_Data extract_:
▼
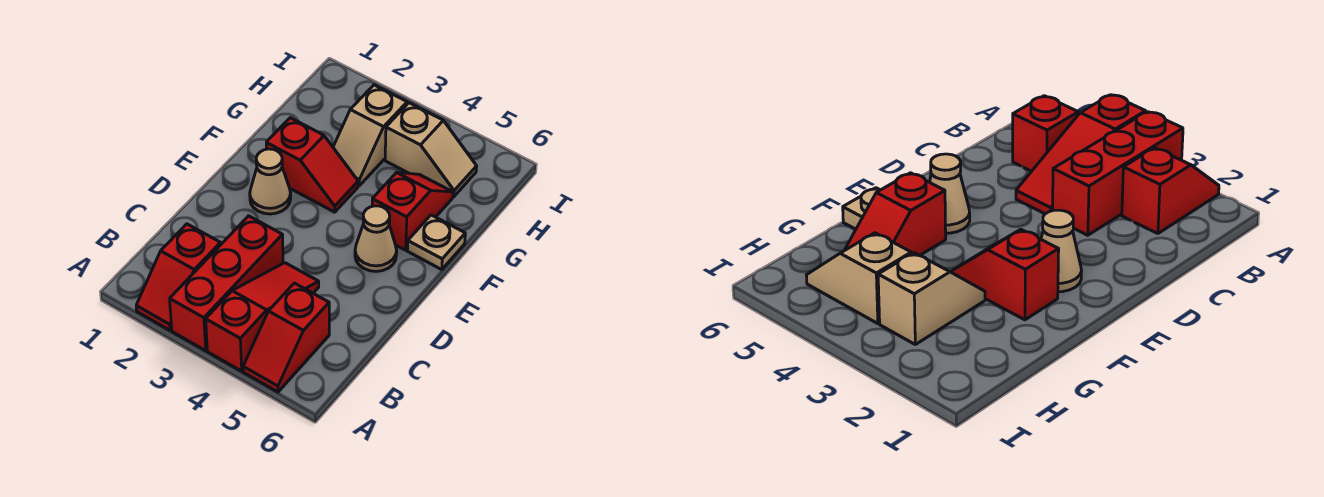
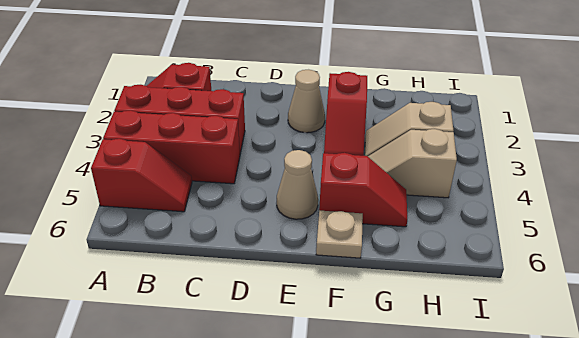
red slope A4:C4 level 1 top A -> red brick A4:C4 level 1
red slope A5:B5 level 1 top B -> red slope A5:B5 level 1 top A
tan slope H4:H5 level 1 top 4 -> tan slope G4:H4 level 1 top H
▲
_Aim of the task_: Extract every line of the data exactly; pictures stay out.

_Answer section_:
red slope A4:C4 level 1 top A -> red brick A4:C4 level 1
red slope A5:B5 level 1 top B -> red slope A5:B5 level 1 top A
tan slope H4:H5 level 1 top 4 -> tan slope G4:H4 level 1 top H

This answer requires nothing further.